▶ [Requirement]:
Reproduce every line of the material below word for word.

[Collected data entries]
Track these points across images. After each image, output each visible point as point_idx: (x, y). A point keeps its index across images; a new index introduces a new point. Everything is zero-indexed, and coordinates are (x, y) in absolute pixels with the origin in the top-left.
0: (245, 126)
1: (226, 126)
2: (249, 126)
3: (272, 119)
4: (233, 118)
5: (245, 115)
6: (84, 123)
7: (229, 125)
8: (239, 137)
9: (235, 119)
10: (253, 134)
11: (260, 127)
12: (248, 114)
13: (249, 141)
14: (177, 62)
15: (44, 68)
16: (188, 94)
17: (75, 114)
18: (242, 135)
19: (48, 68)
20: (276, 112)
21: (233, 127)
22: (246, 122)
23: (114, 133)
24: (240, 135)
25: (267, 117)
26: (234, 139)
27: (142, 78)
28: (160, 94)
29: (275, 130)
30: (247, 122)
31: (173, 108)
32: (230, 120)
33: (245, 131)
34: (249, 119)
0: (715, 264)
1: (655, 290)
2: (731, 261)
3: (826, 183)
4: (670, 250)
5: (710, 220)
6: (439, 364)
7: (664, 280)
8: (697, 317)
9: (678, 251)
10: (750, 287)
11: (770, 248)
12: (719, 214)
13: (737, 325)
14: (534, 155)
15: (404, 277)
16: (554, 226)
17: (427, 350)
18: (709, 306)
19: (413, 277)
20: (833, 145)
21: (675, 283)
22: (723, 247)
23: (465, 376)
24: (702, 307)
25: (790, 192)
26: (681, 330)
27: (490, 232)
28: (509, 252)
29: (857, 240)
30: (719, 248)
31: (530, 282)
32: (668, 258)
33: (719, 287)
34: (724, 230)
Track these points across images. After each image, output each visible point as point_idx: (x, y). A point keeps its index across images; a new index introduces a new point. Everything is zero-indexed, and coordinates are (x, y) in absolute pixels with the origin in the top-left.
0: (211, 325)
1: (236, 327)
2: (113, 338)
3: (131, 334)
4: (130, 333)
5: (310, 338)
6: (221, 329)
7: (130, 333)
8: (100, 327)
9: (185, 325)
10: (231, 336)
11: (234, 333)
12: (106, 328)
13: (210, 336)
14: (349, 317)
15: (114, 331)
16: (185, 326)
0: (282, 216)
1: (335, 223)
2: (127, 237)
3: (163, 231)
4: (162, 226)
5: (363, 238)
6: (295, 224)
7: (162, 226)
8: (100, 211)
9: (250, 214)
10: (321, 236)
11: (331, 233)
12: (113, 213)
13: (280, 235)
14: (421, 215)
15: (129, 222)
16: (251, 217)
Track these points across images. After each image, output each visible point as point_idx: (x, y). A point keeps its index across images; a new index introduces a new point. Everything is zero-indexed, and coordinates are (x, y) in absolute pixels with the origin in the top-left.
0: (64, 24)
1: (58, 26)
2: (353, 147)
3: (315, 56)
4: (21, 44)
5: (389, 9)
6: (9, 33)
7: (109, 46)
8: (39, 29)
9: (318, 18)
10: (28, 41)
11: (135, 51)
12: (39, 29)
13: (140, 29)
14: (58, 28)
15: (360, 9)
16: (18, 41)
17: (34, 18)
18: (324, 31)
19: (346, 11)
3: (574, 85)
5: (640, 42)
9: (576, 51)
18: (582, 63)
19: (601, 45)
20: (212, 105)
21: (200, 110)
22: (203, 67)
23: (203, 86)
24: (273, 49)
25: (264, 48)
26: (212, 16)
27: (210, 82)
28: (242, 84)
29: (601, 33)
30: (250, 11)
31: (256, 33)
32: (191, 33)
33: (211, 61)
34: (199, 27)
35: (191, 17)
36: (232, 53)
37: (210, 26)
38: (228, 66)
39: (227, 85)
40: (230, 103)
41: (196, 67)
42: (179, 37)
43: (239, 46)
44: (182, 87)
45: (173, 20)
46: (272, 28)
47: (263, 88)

▶ [Written response]:
Track these points across images. After each image, output each visible point as point_idx: (x, y). A point keeps its index across images; a new index introduces a new point. Everything is zero-indexed, and coordinates are (x, y) in absolute pixels with the origin in the top-left.
0: (245, 126)
1: (226, 126)
2: (249, 126)
3: (272, 119)
4: (233, 118)
5: (245, 115)
6: (84, 123)
7: (229, 125)
8: (239, 137)
9: (235, 119)
10: (253, 134)
11: (260, 127)
12: (248, 114)
13: (249, 141)
14: (177, 62)
15: (44, 68)
16: (188, 94)
17: (75, 114)
18: (242, 135)
19: (48, 68)
20: (276, 112)
21: (233, 127)
22: (246, 122)
23: (114, 133)
24: (240, 135)
25: (267, 117)
26: (234, 139)
27: (142, 78)
28: (160, 94)
29: (275, 130)
30: (247, 122)
31: (173, 108)
32: (230, 120)
33: (245, 131)
34: (249, 119)
0: (715, 264)
1: (655, 290)
2: (731, 261)
3: (826, 183)
4: (670, 250)
5: (710, 220)
6: (439, 364)
7: (664, 280)
8: (697, 317)
9: (678, 251)
10: (750, 287)
11: (770, 248)
12: (719, 214)
13: (737, 325)
14: (534, 155)
15: (404, 277)
16: (554, 226)
17: (427, 350)
18: (709, 306)
19: (413, 277)
20: (833, 145)
21: (675, 283)
22: (723, 247)
23: (465, 376)
24: (702, 307)
25: (790, 192)
26: (681, 330)
27: (490, 232)
28: (509, 252)
29: (857, 240)
30: (719, 248)
31: (530, 282)
32: (668, 258)
33: (719, 287)
34: (724, 230)
Track these points across images. After each image, output each visible point as point_idx: (x, y). A point keeps its index across images; a new index introduces a new point. Everything is zero-indexed, and coordinates are (x, y) in absolute pixels with the origin in the top-left.
0: (211, 325)
1: (236, 327)
2: (113, 338)
3: (131, 334)
4: (130, 333)
5: (310, 338)
6: (221, 329)
7: (130, 333)
8: (100, 327)
9: (185, 325)
10: (231, 336)
11: (234, 333)
12: (106, 328)
13: (210, 336)
14: (349, 317)
15: (114, 331)
16: (185, 326)
0: (282, 216)
1: (335, 223)
2: (127, 237)
3: (163, 231)
4: (162, 226)
5: (363, 238)
6: (295, 224)
7: (162, 226)
8: (100, 211)
9: (250, 214)
10: (321, 236)
11: (331, 233)
12: (113, 213)
13: (280, 235)
14: (421, 215)
15: (129, 222)
16: (251, 217)
Track these points across images. After each image, output each visible point as point_idx: (x, y). A point keeps its index across images; a new index introduces a new point. Everything is zero-indexed, and coordinates are (x, y) in absolute pixels with the origin in the top-left.
0: (64, 24)
1: (58, 26)
2: (353, 147)
3: (315, 56)
4: (21, 44)
5: (389, 9)
6: (9, 33)
7: (109, 46)
8: (39, 29)
9: (318, 18)
10: (28, 41)
11: (135, 51)
12: (39, 29)
13: (140, 29)
14: (58, 28)
15: (360, 9)
16: (18, 41)
17: (34, 18)
18: (324, 31)
19: (346, 11)
3: (574, 85)
5: (640, 42)
9: (576, 51)
18: (582, 63)
19: (601, 45)
20: (212, 105)
21: (200, 110)
22: (203, 67)
23: (203, 86)
24: (273, 49)
25: (264, 48)
26: (212, 16)
27: (210, 82)
28: (242, 84)
29: (601, 33)
30: (250, 11)
31: (256, 33)
32: (191, 33)
33: (211, 61)
34: (199, 27)
35: (191, 17)
36: (232, 53)
37: (210, 26)
38: (228, 66)
39: (227, 85)
40: (230, 103)
41: (196, 67)
42: (179, 37)
43: (239, 46)
44: (182, 87)
45: (173, 20)
46: (272, 28)
47: (263, 88)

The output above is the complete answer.